* _RECORDS TO USE_:

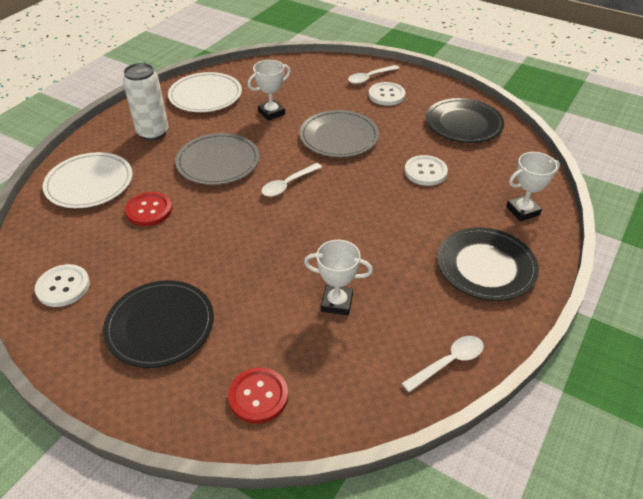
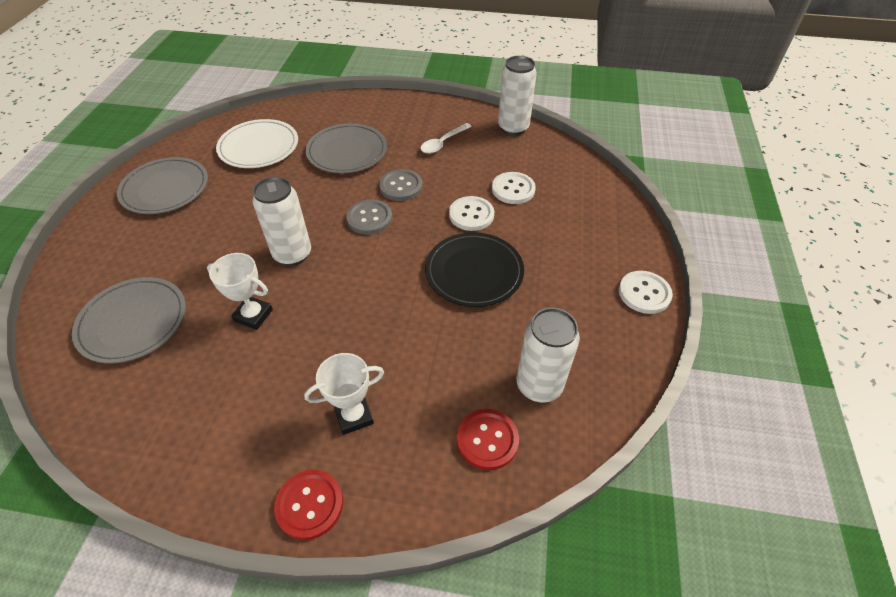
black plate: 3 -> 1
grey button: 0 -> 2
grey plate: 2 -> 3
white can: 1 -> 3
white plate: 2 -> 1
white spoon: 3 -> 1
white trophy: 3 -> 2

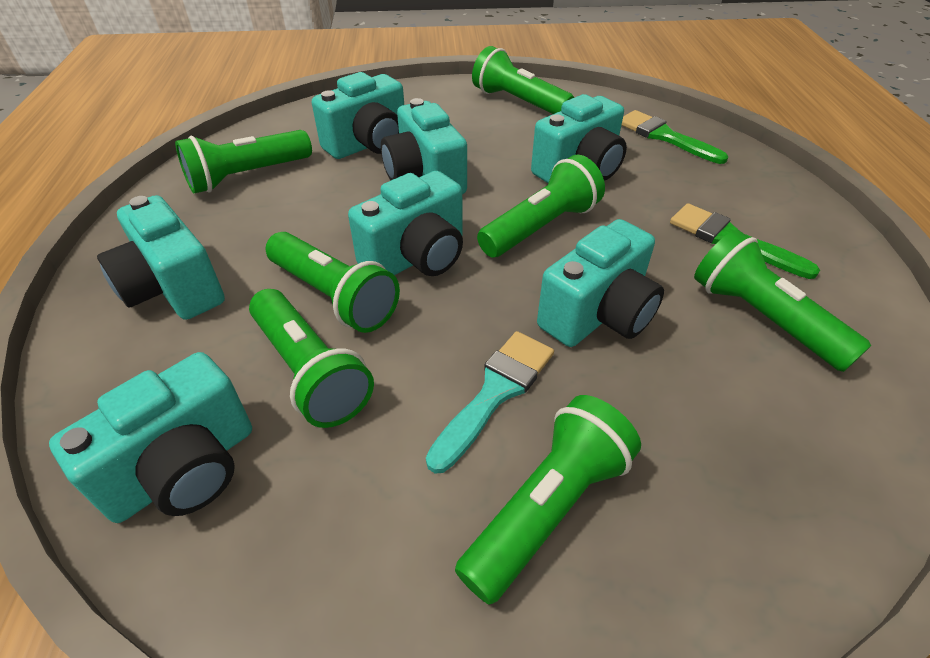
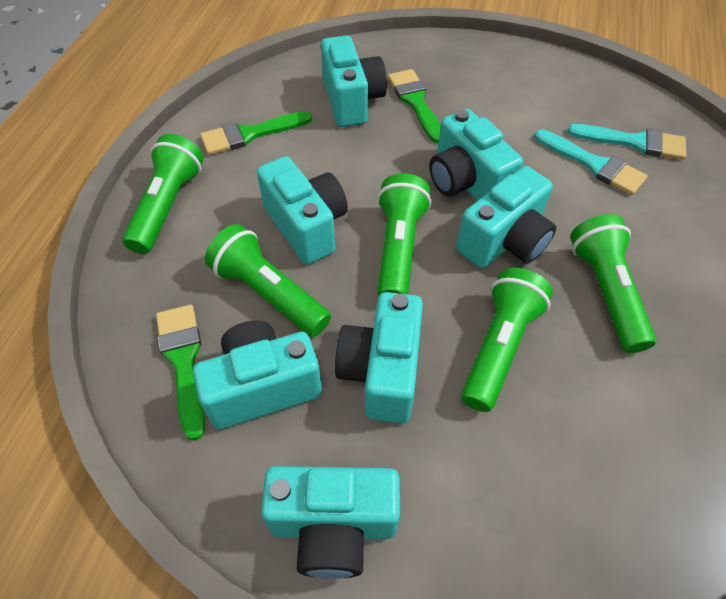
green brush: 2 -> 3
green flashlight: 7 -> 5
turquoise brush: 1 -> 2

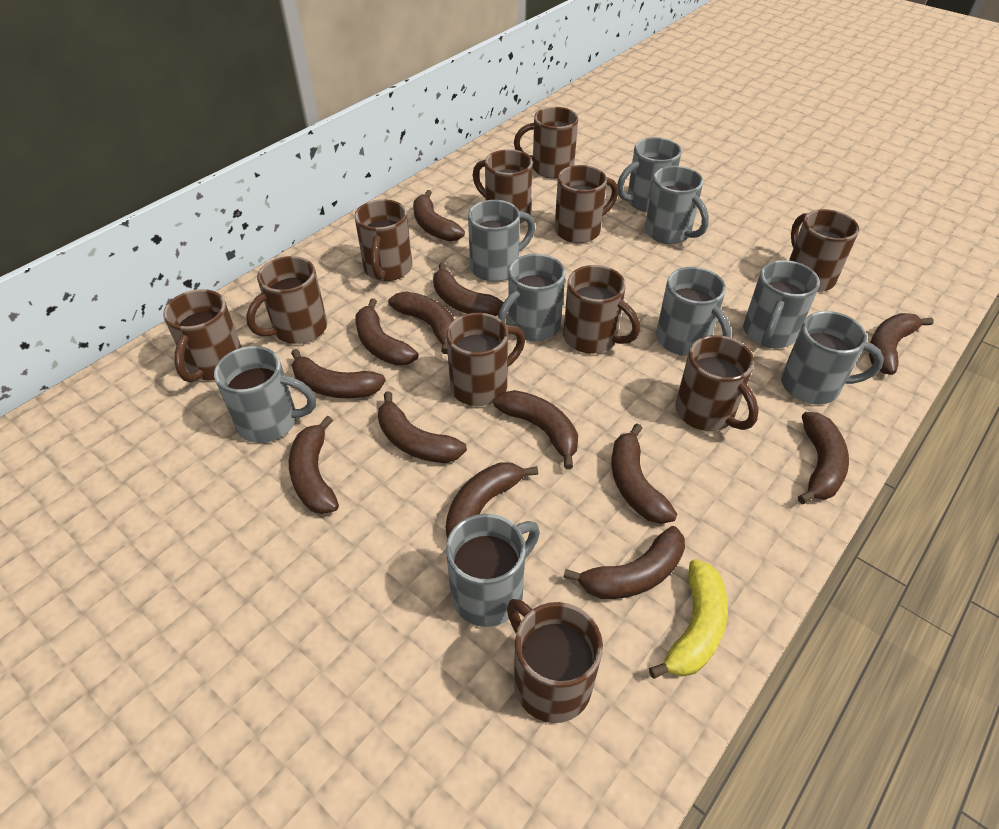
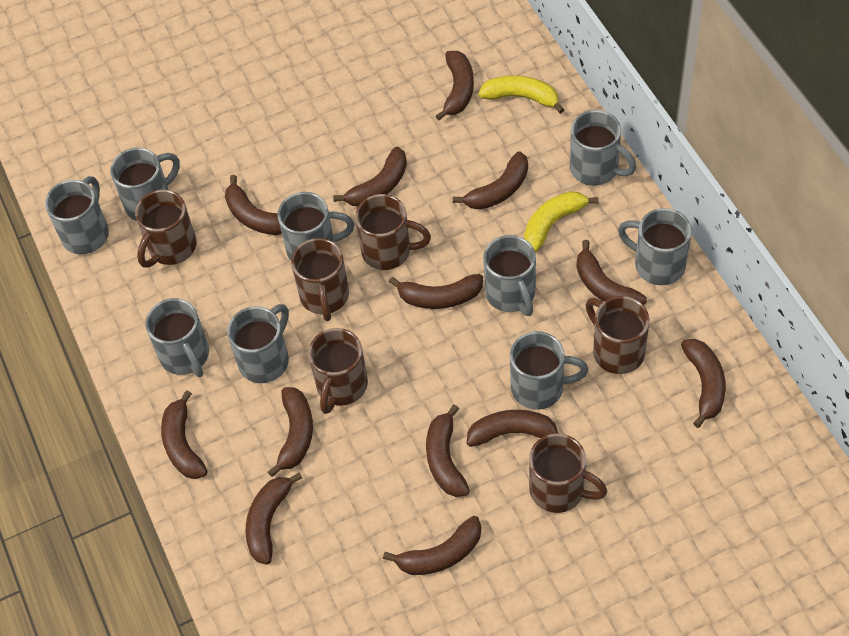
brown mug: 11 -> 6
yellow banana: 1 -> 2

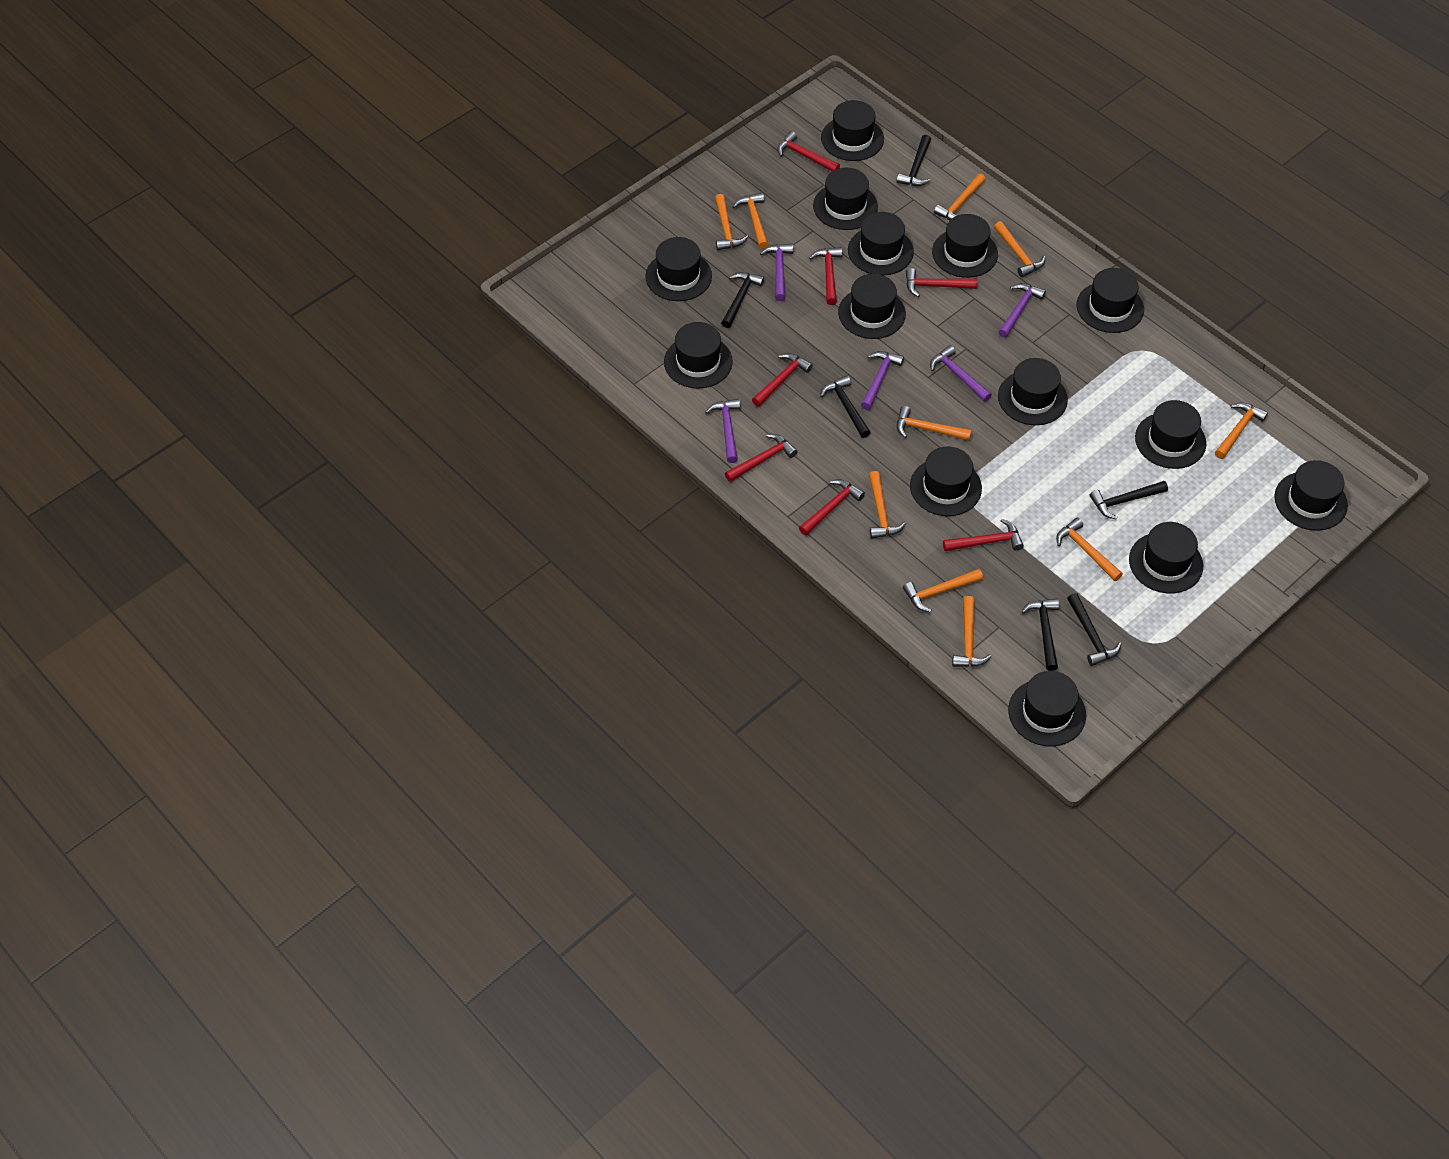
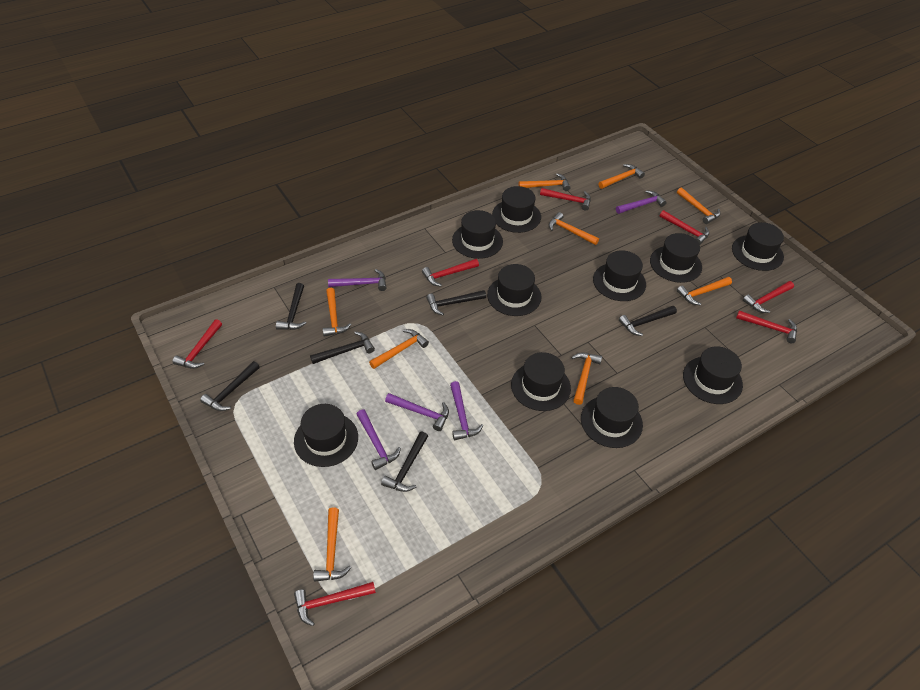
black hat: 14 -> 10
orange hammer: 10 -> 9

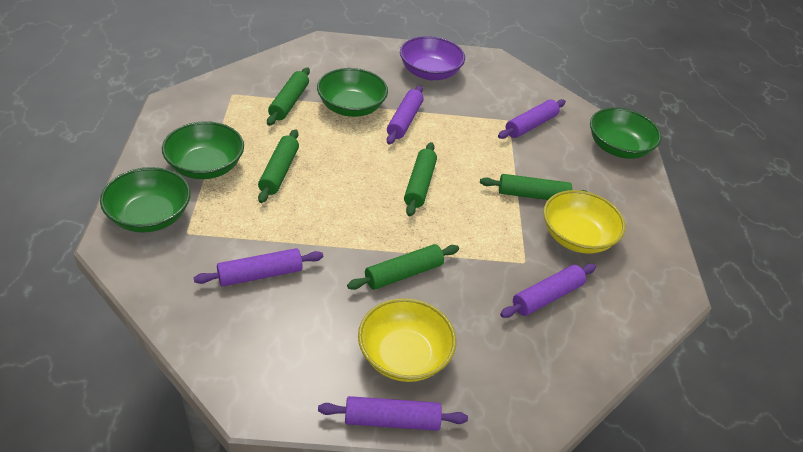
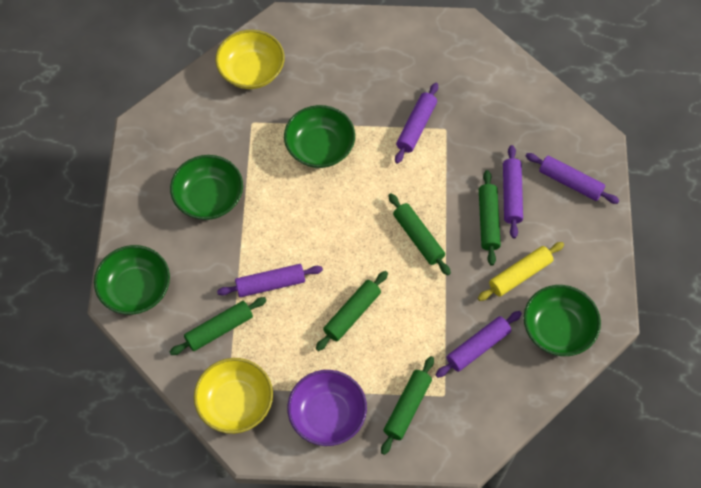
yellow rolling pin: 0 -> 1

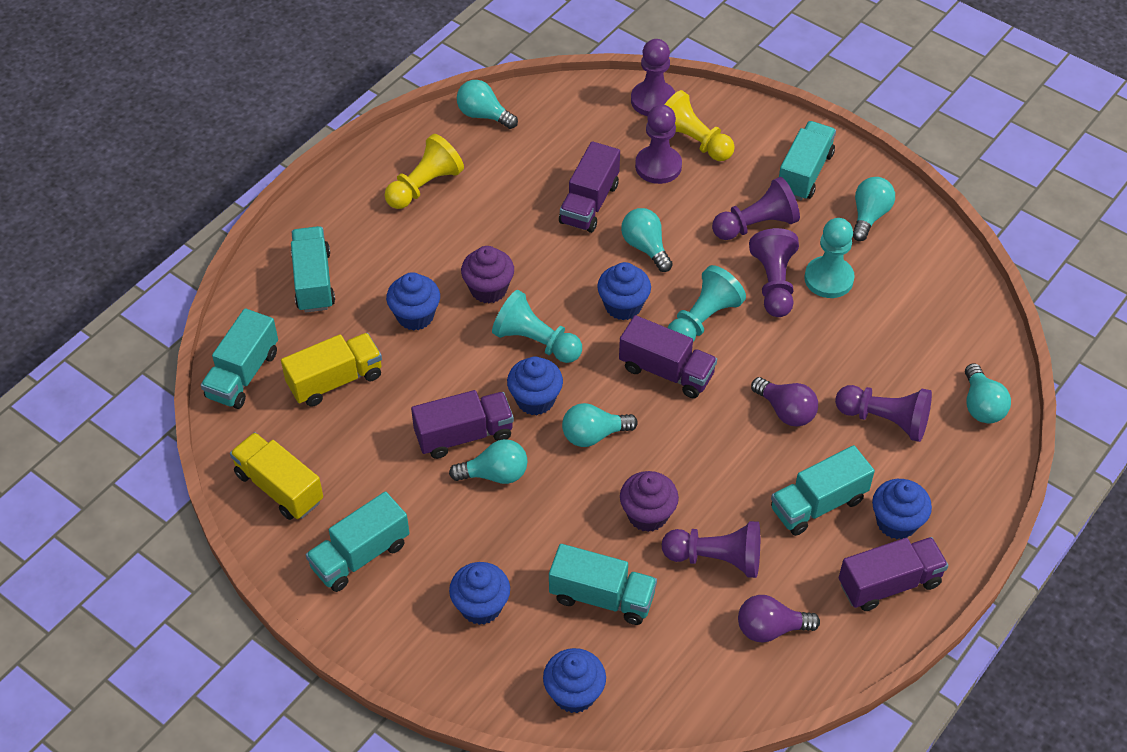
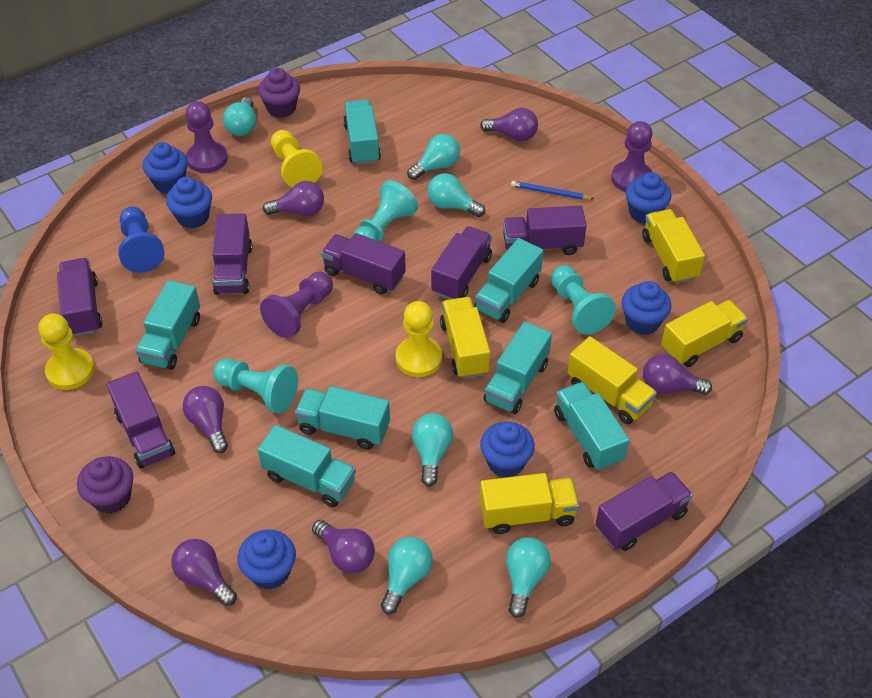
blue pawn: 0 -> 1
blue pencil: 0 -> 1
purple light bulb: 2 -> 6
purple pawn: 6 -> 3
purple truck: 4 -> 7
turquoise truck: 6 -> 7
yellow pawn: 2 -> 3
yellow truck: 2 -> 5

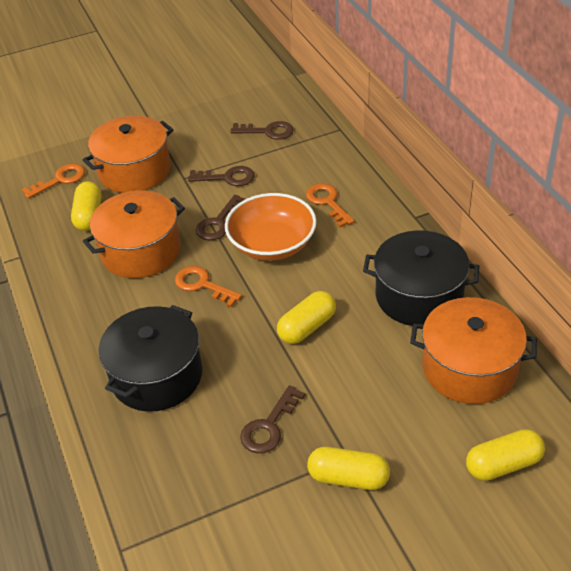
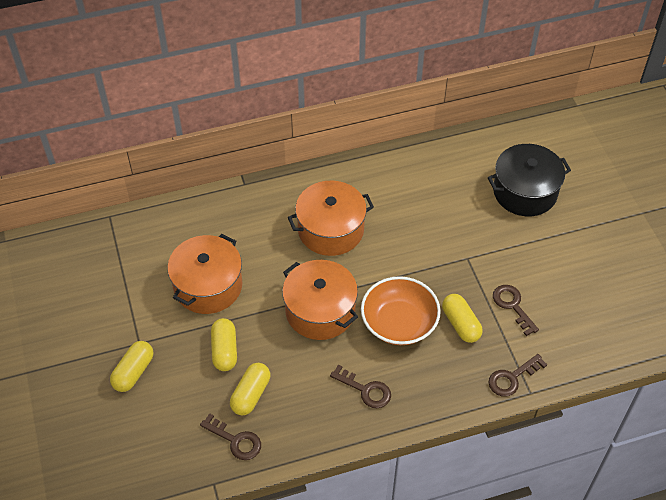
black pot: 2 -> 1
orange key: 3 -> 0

* _PROBLEM_:
Give again, word for word, the line containing "turquoise truck: 6 -> 7" and every line after it to the end of the records; leave out the pictures.

* _ANSWER BOX_:
turquoise truck: 6 -> 7
yellow pawn: 2 -> 3
yellow truck: 2 -> 5

black pot: 2 -> 1
orange key: 3 -> 0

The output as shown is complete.